* [What needs to be done] Print the data exactly. Pictures stay out.

=== Data provided ===

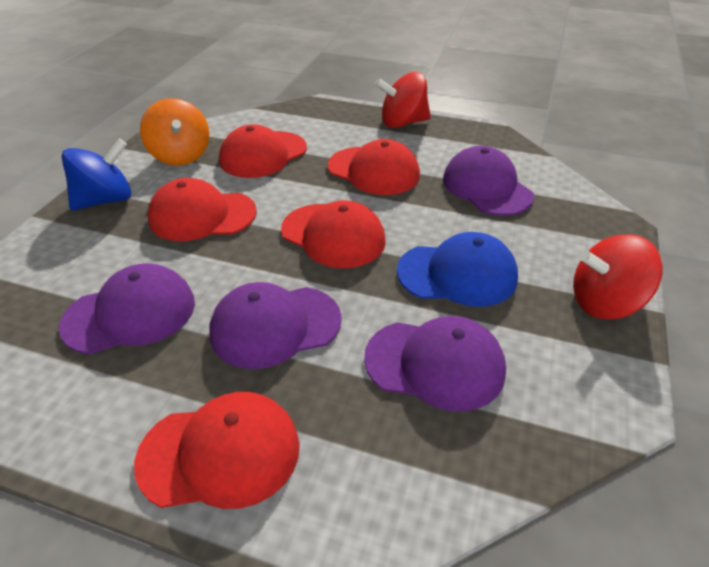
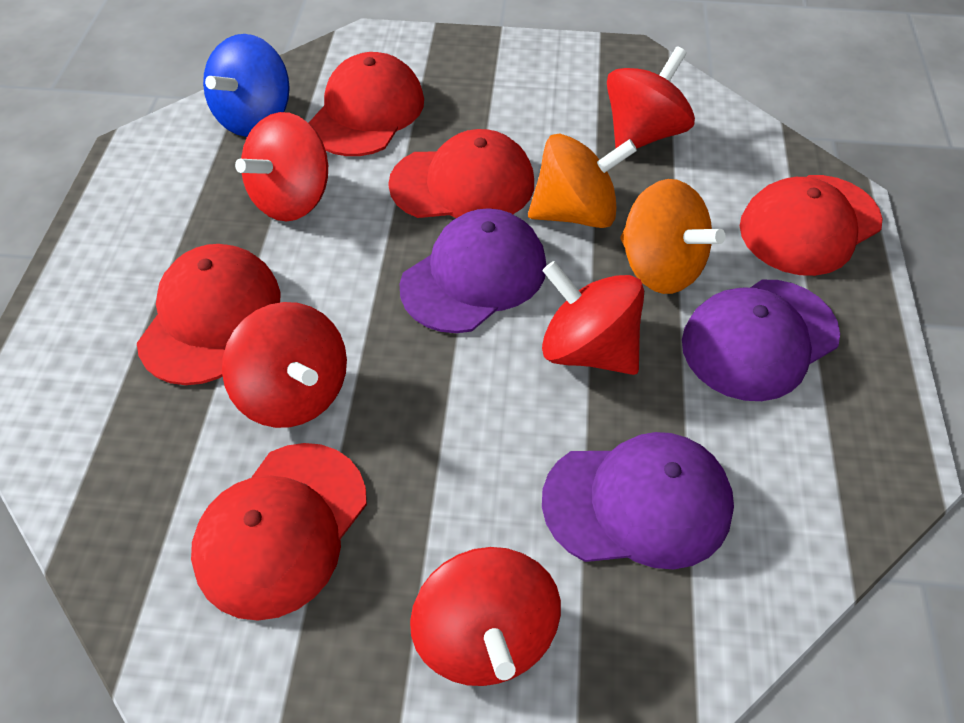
blue cap: 1 -> 0
orange spinning top: 1 -> 2
purple cap: 4 -> 3
red spinning top: 2 -> 5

===

* [Problem solution]
blue cap: 1 -> 0
orange spinning top: 1 -> 2
purple cap: 4 -> 3
red spinning top: 2 -> 5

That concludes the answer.